◆ Materials provided ◆
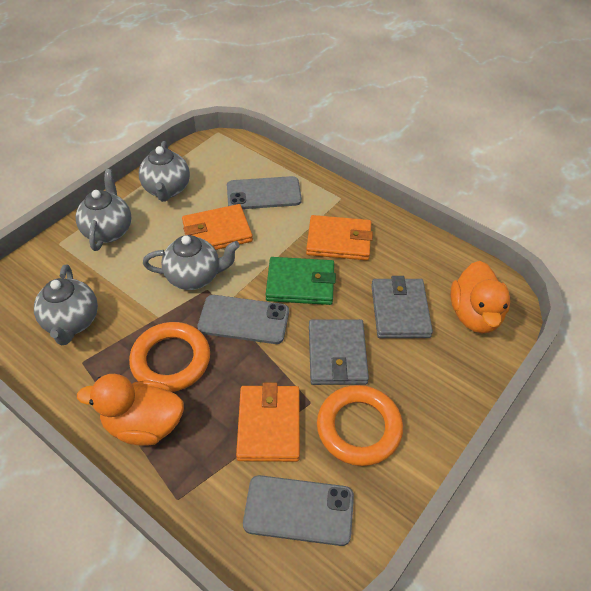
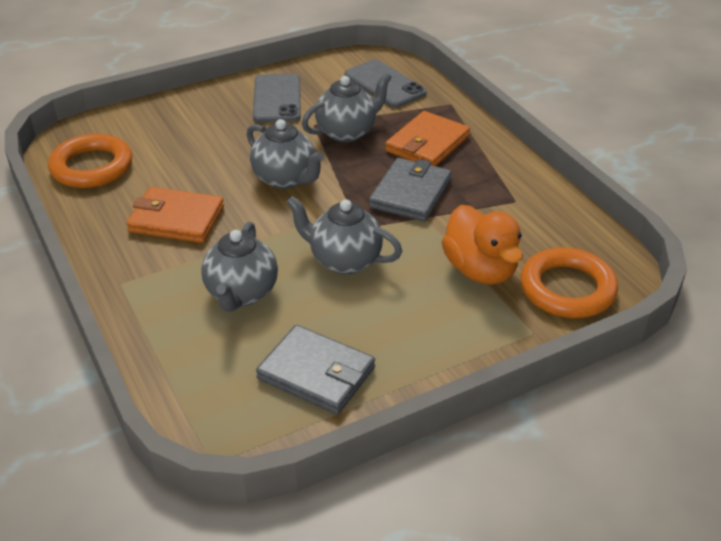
green wallet: 1 -> 0
grey phone: 3 -> 2
orange duck: 2 -> 1
orange wallet: 3 -> 2

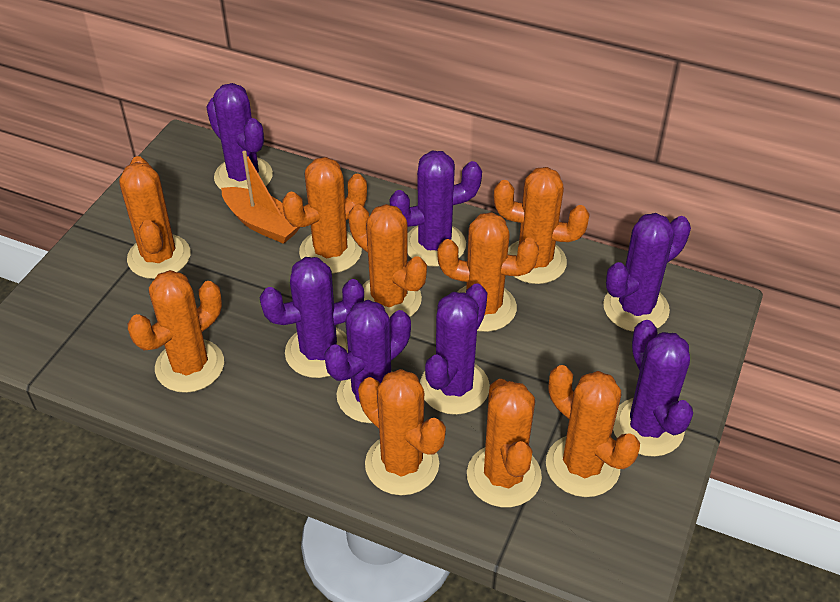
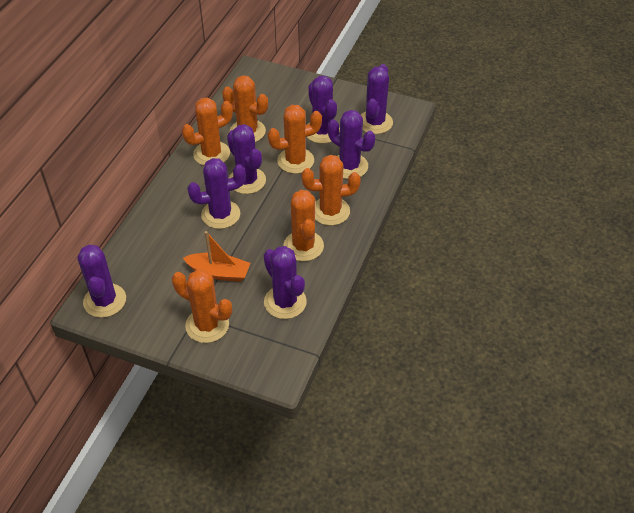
orange cactus: 9 -> 6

◆ Task brief ◆
Line count for "orange": count the lines of the records above that contain it and give only the number.

◆ Solution to this exercise ◆
3